• [Exercise details]:
Please reproduce every line of the items below word for word, leaving the pictures out of your answer.

• [Supplied entries]:
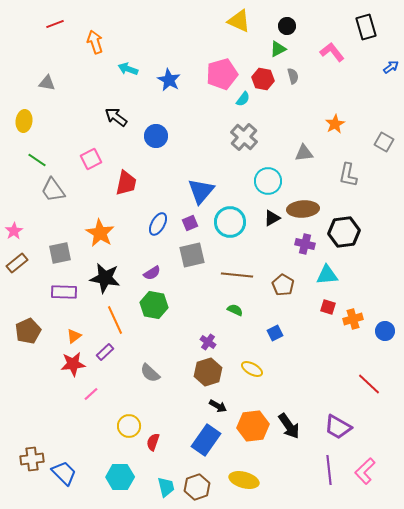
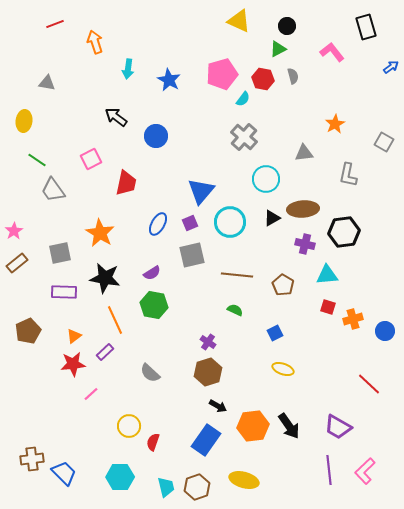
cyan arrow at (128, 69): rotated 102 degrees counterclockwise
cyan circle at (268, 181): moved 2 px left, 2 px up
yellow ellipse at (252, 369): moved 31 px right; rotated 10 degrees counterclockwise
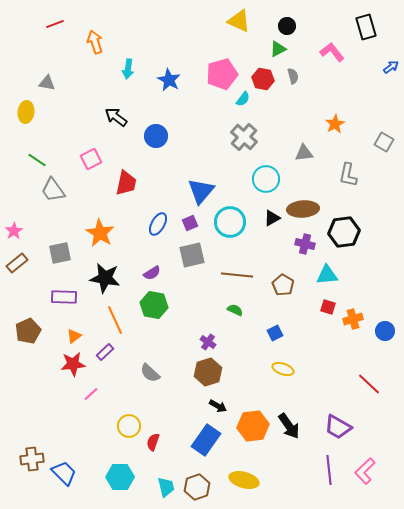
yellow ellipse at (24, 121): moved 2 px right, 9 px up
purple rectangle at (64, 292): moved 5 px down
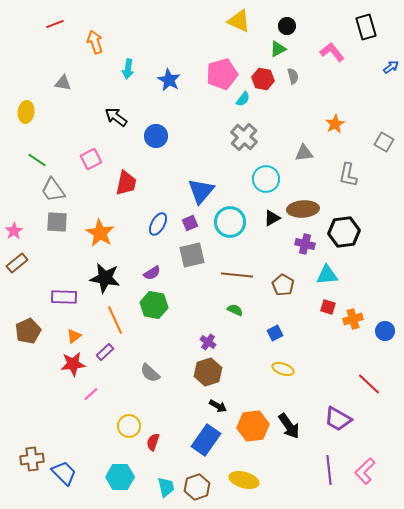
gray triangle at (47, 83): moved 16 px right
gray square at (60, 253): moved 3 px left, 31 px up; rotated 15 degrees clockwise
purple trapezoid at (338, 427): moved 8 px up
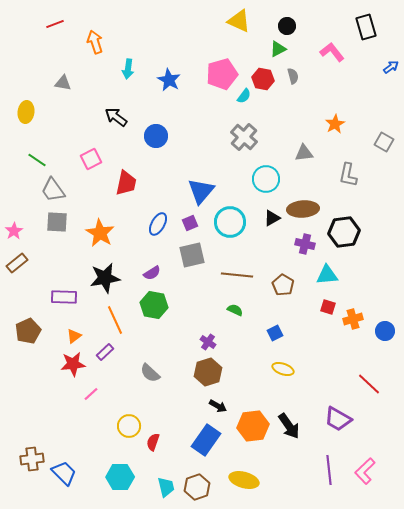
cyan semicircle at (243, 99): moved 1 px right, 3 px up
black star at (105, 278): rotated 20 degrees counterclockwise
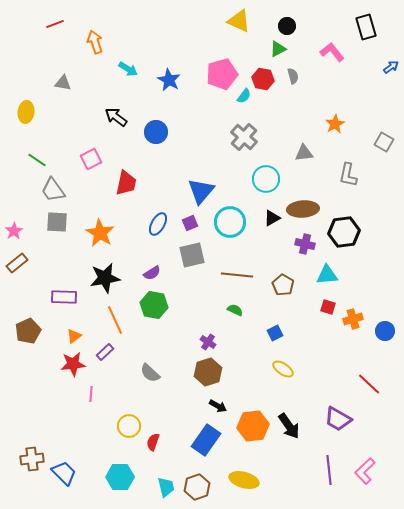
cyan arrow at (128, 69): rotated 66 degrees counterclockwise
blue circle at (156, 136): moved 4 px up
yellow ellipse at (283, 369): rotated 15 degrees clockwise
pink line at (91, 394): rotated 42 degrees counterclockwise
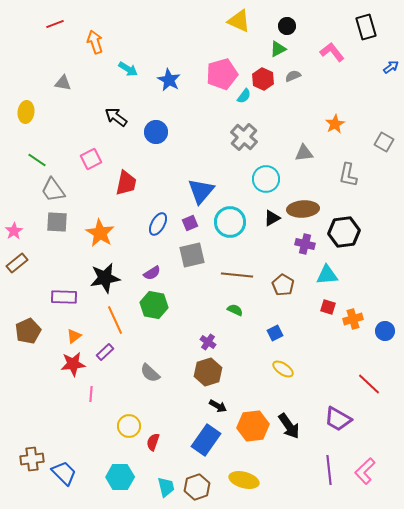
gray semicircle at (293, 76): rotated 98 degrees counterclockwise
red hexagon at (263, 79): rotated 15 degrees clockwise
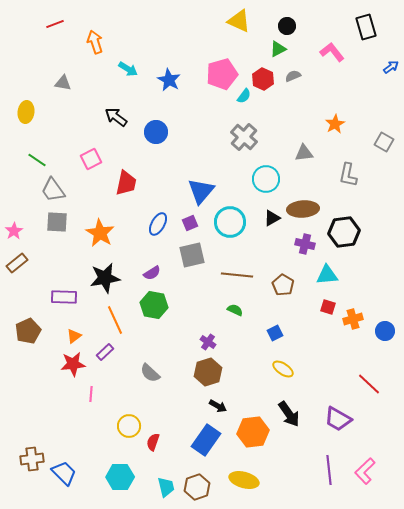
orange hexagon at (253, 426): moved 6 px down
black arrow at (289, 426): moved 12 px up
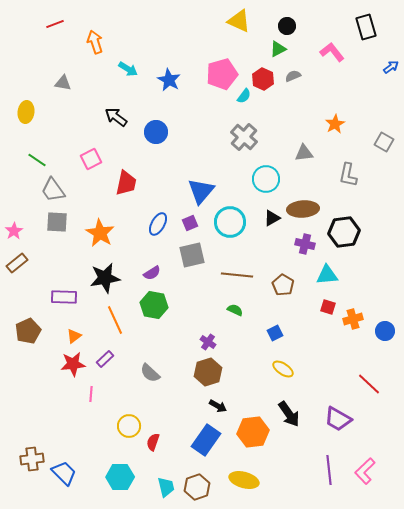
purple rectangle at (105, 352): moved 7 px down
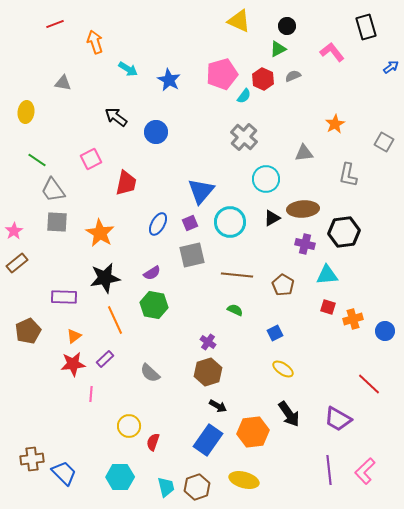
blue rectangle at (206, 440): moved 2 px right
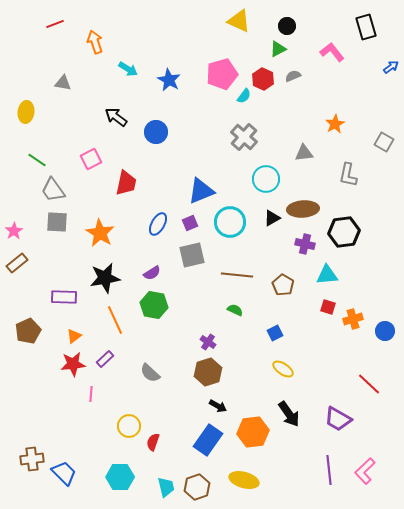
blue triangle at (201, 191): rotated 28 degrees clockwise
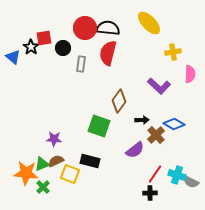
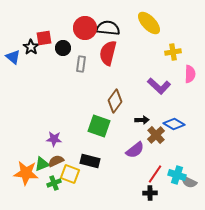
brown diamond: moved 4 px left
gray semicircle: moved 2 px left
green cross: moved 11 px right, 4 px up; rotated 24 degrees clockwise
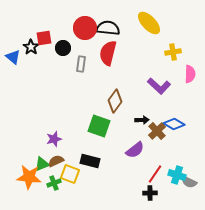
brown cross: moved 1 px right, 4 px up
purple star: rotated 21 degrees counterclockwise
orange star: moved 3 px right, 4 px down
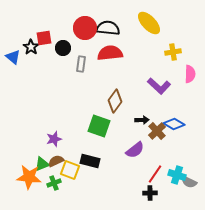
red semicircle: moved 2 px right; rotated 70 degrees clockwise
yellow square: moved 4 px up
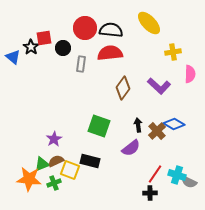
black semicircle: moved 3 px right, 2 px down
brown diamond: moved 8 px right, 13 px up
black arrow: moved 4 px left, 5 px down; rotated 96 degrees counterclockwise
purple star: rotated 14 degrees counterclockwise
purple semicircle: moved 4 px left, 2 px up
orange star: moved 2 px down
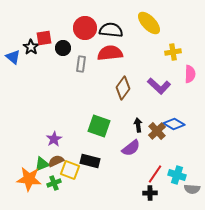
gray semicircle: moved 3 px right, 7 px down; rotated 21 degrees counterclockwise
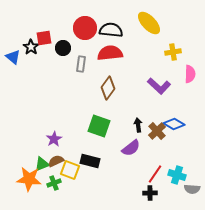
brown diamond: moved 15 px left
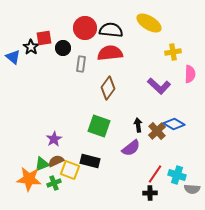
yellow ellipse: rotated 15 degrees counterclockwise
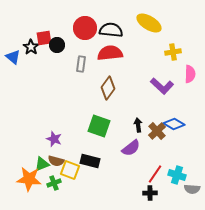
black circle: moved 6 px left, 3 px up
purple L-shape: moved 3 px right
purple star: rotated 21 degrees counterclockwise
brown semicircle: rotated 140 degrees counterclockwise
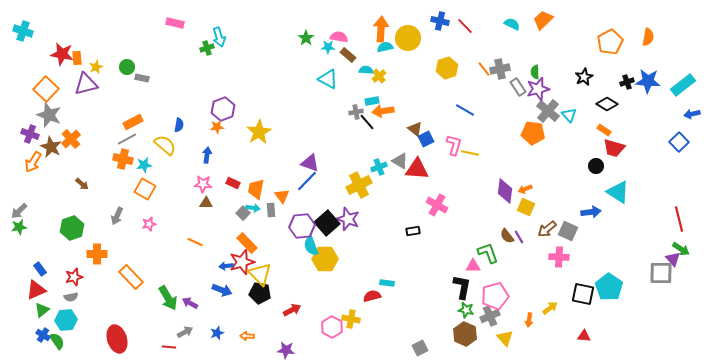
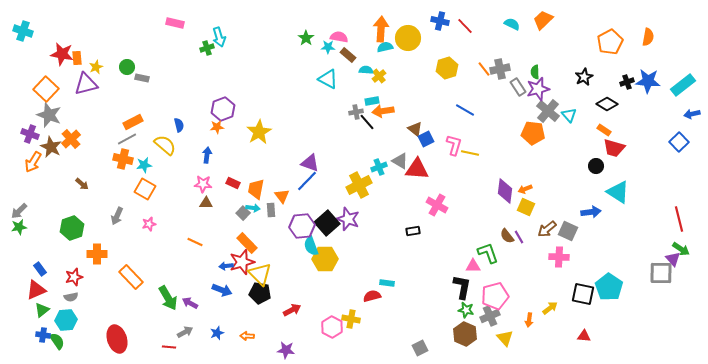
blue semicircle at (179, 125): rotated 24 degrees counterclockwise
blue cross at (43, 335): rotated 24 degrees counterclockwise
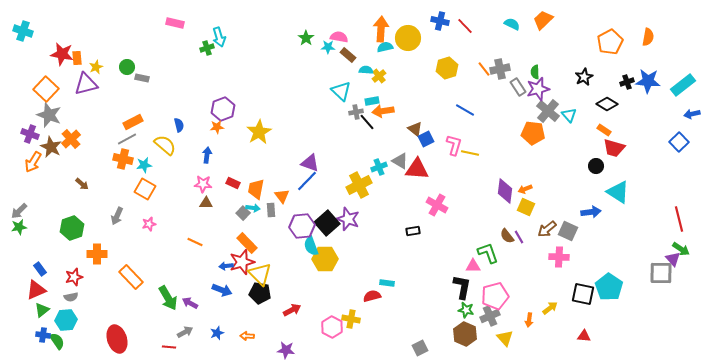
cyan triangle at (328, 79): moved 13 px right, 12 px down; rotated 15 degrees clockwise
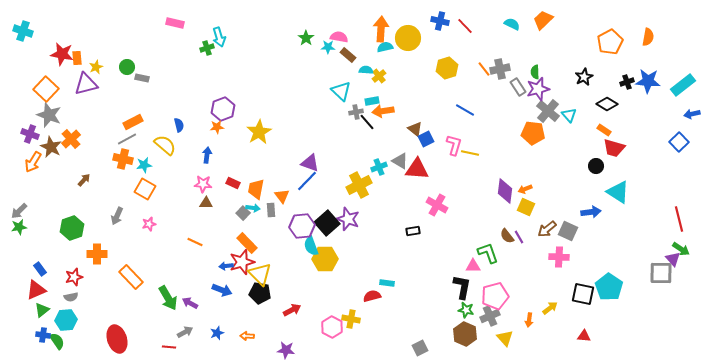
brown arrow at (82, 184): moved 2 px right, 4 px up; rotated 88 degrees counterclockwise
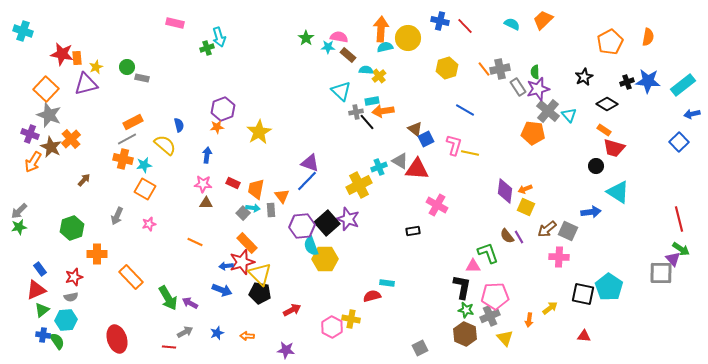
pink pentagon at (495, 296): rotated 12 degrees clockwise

• [Correct response]:
cyan arrow at (128, 69): rotated 102 degrees counterclockwise
cyan circle at (268, 181): moved 2 px left, 2 px up
yellow ellipse at (252, 369): moved 31 px right; rotated 10 degrees counterclockwise
yellow ellipse at (24, 121): moved 2 px right, 9 px up
purple rectangle at (64, 292): moved 5 px down
gray triangle at (47, 83): moved 16 px right
gray square at (60, 253): moved 3 px left, 31 px up; rotated 15 degrees clockwise
purple trapezoid at (338, 427): moved 8 px up
cyan semicircle at (243, 99): moved 1 px right, 3 px up
black star at (105, 278): rotated 20 degrees counterclockwise
cyan arrow at (128, 69): rotated 66 degrees counterclockwise
blue circle at (156, 136): moved 4 px up
yellow ellipse at (283, 369): rotated 15 degrees clockwise
pink line at (91, 394): rotated 42 degrees counterclockwise
gray semicircle at (293, 76): rotated 98 degrees counterclockwise
red hexagon at (263, 79): rotated 15 degrees clockwise
orange hexagon at (253, 426): moved 6 px down
black arrow at (289, 426): moved 12 px up
purple rectangle at (105, 352): moved 7 px down
blue rectangle at (206, 440): moved 2 px right
blue triangle at (201, 191): rotated 28 degrees clockwise
brown diamond: moved 4 px left
gray semicircle: moved 2 px left
green cross: moved 11 px right, 4 px up; rotated 24 degrees clockwise
brown cross: moved 1 px right, 4 px up
purple star: rotated 21 degrees counterclockwise
orange star: moved 3 px right, 4 px down
red semicircle: moved 2 px right; rotated 70 degrees clockwise
yellow square: moved 4 px up
black semicircle: moved 3 px right, 2 px down
brown diamond: moved 8 px right, 13 px up
black arrow: moved 4 px left, 5 px down; rotated 96 degrees counterclockwise
purple star: rotated 14 degrees counterclockwise
purple semicircle: moved 4 px left, 2 px up
orange star: moved 2 px down
gray semicircle: moved 3 px right, 7 px down; rotated 21 degrees counterclockwise
brown diamond: moved 15 px left
yellow ellipse: rotated 15 degrees counterclockwise
black circle: moved 6 px left, 3 px up
purple L-shape: moved 3 px right
purple star: rotated 21 degrees counterclockwise
brown semicircle: rotated 140 degrees counterclockwise
blue semicircle at (179, 125): rotated 24 degrees counterclockwise
blue cross at (43, 335): rotated 24 degrees counterclockwise
cyan triangle at (328, 79): moved 13 px right, 12 px down; rotated 15 degrees clockwise
brown arrow at (82, 184): moved 2 px right, 4 px up; rotated 88 degrees counterclockwise
pink pentagon at (495, 296): rotated 12 degrees clockwise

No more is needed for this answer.